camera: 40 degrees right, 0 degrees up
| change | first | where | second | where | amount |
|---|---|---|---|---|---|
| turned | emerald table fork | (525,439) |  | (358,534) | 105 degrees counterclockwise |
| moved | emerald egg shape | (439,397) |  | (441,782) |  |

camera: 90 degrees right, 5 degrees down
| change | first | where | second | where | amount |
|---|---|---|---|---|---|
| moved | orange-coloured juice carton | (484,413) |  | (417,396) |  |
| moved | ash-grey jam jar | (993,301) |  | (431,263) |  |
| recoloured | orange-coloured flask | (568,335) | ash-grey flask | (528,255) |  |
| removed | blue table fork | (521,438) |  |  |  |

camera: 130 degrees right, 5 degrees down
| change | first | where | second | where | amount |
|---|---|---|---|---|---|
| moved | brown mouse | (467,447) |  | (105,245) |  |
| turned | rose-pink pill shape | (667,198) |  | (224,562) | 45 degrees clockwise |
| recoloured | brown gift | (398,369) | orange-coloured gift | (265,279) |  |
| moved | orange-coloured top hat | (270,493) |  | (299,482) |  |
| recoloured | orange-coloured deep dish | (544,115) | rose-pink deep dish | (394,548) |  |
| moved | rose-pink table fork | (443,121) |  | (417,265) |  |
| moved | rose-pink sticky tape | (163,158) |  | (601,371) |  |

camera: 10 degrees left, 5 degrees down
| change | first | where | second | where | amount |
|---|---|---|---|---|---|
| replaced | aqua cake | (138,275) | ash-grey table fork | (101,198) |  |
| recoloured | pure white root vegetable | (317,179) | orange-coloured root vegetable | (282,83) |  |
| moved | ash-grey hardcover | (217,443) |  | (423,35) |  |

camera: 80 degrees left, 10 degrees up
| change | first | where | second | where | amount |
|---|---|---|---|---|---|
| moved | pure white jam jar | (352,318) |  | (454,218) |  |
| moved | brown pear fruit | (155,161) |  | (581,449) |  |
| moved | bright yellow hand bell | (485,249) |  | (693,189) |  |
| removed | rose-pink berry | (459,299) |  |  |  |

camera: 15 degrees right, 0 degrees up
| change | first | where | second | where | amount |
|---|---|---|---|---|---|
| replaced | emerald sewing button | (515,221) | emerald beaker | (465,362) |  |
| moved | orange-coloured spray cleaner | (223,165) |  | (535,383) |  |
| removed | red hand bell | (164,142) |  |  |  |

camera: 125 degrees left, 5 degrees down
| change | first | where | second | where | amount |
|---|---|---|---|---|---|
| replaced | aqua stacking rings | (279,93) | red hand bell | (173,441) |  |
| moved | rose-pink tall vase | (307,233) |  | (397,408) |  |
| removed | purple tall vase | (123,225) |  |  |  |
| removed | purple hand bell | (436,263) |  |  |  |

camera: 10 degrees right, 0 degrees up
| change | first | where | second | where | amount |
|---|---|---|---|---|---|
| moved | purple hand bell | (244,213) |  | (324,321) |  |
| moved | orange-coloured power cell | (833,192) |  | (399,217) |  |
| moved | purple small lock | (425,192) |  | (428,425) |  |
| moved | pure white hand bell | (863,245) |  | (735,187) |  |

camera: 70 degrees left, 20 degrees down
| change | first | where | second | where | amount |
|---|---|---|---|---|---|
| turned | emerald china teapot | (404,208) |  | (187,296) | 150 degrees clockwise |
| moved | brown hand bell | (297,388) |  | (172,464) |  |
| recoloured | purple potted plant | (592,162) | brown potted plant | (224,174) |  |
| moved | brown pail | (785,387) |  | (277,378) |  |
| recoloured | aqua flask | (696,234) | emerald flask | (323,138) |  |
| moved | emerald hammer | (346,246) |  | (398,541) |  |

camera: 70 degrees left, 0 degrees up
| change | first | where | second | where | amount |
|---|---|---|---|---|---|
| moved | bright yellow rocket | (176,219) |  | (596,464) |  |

**THE TASK:** Every line that contains the string "pure" should be copied from the records.

**WRITTEN REPLY:**
| recoloured | pure white root vegetable | (317,179) | orange-coloured root vegetable | (282,83) |  |
| moved | pure white jam jar | (352,318) |  | (454,218) |  |
| moved | pure white hand bell | (863,245) |  | (735,187) |  |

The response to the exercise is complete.